Among the records, which lines hold the word "round"? Pick them out.

Stored data
+--

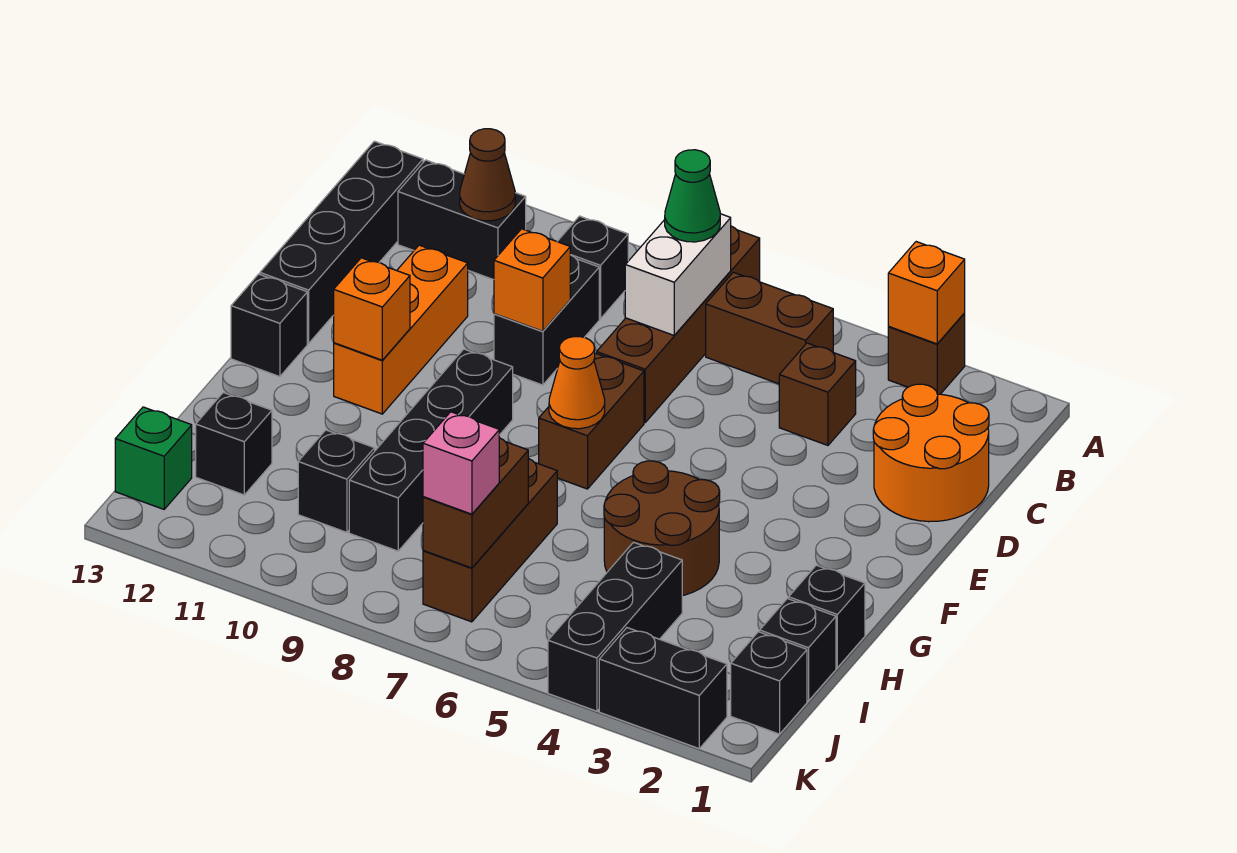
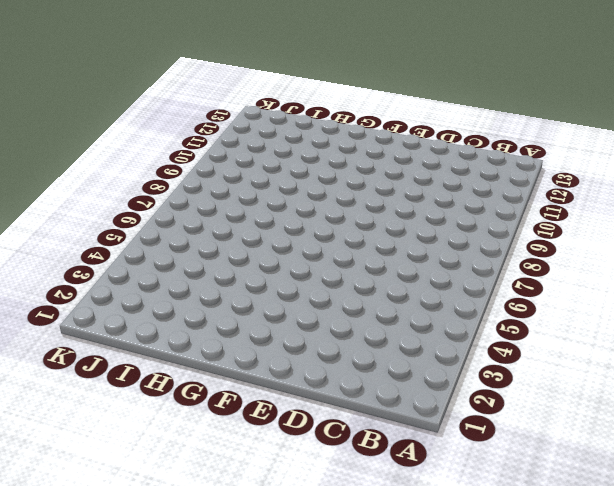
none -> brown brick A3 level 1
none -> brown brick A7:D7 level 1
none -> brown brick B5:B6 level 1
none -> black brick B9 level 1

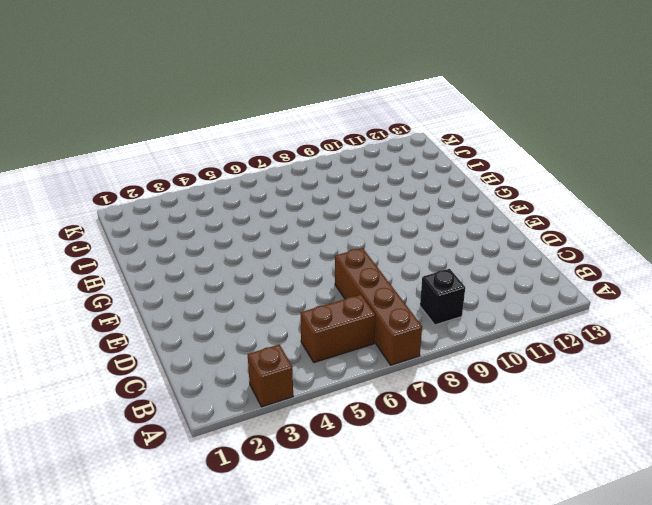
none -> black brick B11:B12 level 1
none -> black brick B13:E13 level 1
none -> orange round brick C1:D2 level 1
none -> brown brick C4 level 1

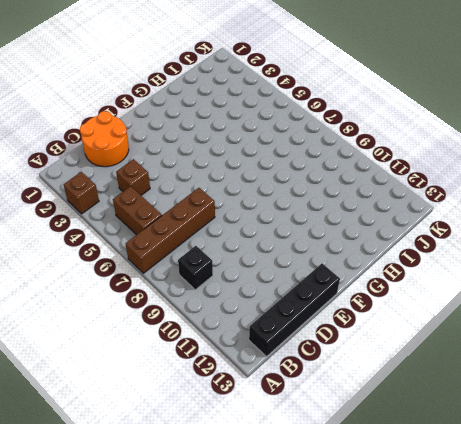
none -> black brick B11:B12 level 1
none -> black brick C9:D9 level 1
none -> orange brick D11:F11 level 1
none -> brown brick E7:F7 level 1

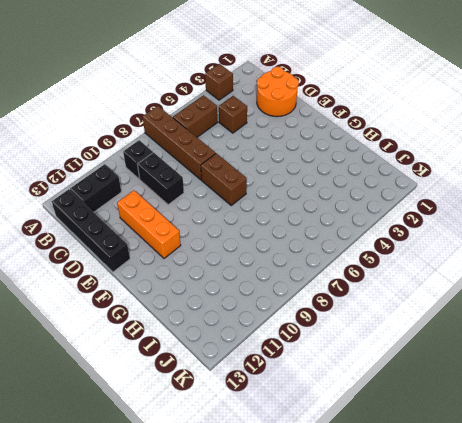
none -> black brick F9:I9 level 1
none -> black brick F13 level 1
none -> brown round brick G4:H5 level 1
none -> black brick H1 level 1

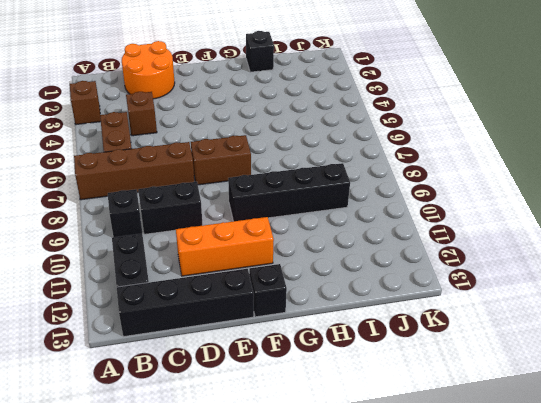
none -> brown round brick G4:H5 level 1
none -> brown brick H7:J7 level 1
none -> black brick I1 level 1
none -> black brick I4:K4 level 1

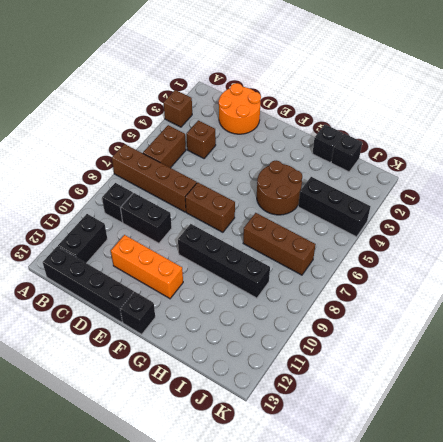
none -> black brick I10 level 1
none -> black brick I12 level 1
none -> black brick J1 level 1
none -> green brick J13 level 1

+--

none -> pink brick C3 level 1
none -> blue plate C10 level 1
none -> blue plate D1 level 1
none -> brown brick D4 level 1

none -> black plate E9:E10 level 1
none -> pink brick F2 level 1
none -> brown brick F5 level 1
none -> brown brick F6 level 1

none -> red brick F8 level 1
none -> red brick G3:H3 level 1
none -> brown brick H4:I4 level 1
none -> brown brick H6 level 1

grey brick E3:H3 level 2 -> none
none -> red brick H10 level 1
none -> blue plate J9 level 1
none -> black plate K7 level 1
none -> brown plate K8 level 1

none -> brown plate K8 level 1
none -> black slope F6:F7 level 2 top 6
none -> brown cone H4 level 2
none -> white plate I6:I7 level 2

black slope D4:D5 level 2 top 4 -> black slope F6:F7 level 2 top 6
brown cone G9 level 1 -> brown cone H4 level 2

+--

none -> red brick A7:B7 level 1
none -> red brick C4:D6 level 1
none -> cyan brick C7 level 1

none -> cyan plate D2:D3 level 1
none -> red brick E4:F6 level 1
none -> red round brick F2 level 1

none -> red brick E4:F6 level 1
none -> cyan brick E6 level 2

+--

[Problem solution]
none -> orange round brick C1:D2 level 1
none -> brown round brick G4:H5 level 1
none -> brown round brick G4:H5 level 1
none -> red round brick F2 level 1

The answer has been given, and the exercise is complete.